What needs to be done:
Lines with the string "AGND" must each be copied from the listing.
- - - -
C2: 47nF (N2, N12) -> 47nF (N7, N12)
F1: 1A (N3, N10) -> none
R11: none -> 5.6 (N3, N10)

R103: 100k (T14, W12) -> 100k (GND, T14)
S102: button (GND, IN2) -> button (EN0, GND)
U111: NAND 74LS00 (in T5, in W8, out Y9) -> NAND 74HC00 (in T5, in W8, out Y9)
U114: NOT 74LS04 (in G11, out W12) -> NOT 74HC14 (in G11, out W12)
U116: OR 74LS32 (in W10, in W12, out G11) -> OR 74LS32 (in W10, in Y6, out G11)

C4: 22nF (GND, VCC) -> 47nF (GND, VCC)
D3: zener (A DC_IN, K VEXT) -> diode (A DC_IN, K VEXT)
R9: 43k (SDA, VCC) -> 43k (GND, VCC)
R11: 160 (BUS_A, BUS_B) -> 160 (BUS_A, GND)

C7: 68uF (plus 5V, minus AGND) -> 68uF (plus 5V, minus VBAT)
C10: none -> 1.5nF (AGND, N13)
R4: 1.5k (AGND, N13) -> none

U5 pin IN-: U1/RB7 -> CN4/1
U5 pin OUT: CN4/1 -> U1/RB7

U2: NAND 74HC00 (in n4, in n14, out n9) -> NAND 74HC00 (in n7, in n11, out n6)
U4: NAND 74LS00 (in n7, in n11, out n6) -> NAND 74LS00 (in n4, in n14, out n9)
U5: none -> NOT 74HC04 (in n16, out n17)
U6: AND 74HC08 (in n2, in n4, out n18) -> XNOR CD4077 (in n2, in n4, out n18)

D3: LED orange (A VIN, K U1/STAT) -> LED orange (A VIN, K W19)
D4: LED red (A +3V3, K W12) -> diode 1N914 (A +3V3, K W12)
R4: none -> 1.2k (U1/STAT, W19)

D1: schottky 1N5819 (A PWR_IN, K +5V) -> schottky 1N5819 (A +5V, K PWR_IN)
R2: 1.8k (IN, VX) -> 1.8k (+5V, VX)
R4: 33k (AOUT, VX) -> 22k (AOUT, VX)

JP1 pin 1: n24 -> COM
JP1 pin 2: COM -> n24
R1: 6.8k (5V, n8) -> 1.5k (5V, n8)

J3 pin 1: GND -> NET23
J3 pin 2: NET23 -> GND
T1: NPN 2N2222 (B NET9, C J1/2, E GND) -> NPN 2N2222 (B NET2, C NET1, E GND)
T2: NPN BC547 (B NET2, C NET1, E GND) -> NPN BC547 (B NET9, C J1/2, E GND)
- - - -
Your response:
C7: 68uF (plus 5V, minus AGND) -> 68uF (plus 5V, minus VBAT)
C10: none -> 1.5nF (AGND, N13)
R4: 1.5k (AGND, N13) -> none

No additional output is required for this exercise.